**Aim of the task**
Drop all images. Then write out each line below exactly as given.

----- Material provided -----

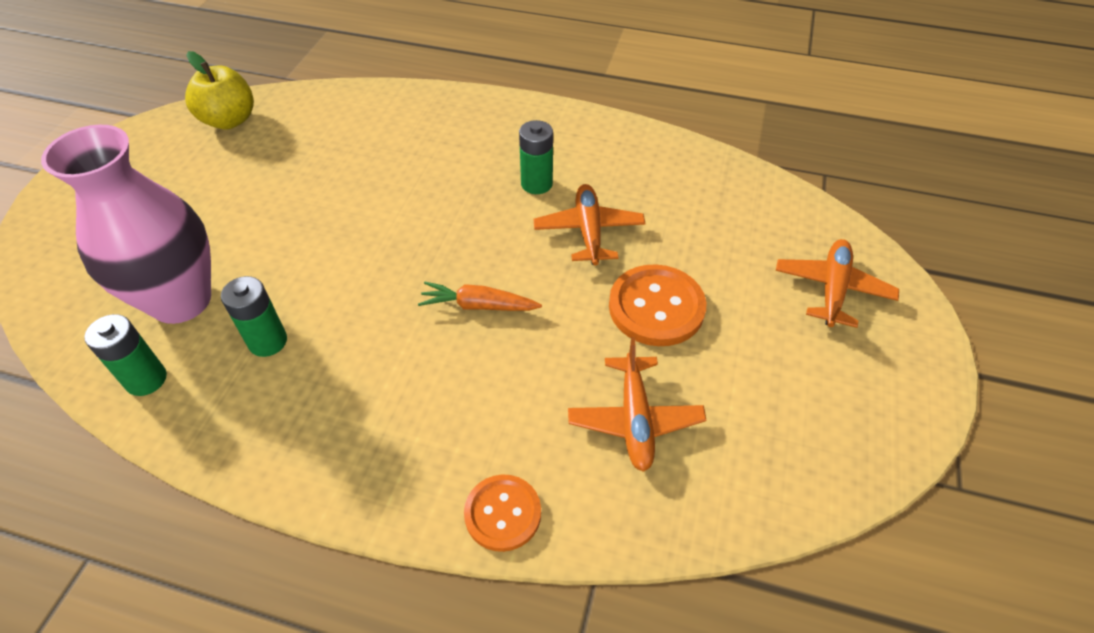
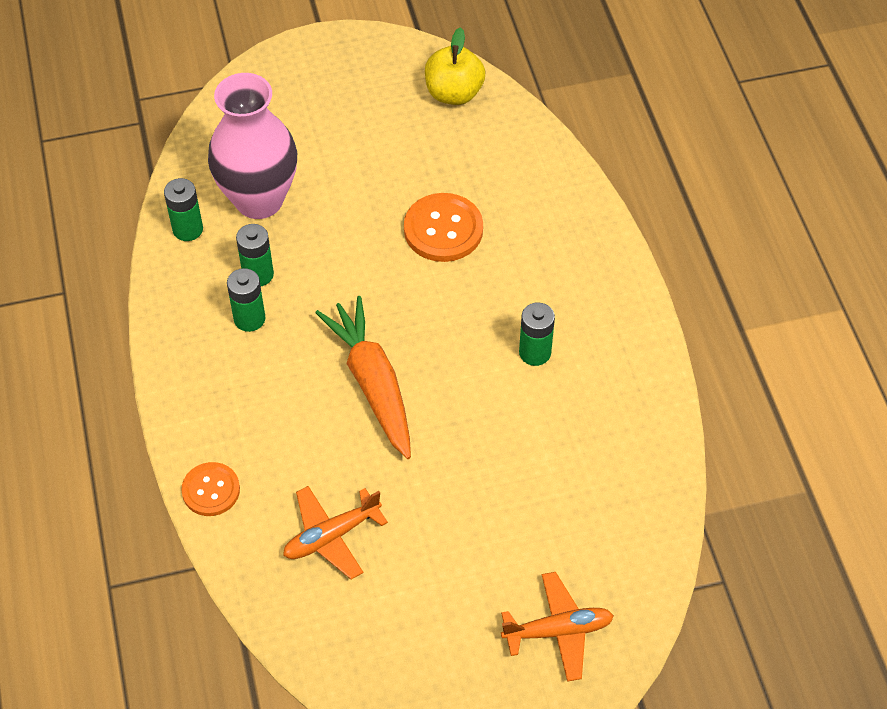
camera: 60 degrees right, 5 degrees up
(314, 373) = (249, 319): none -> green battery
(478, 305) = (372, 383): orange carrot -> orange carrot, size x1.81
(589, 231) = (503, 419): orange plane -> none
(656, 307) = (450, 505): orange button -> orange button (443, 229)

-----

**Completed exercise**
camera: 60 degrees right, 5 degrees up
(314, 373) = (249, 319): none -> green battery
(478, 305) = (372, 383): orange carrot -> orange carrot, size x1.81
(589, 231) = (503, 419): orange plane -> none
(656, 307) = (450, 505): orange button -> orange button (443, 229)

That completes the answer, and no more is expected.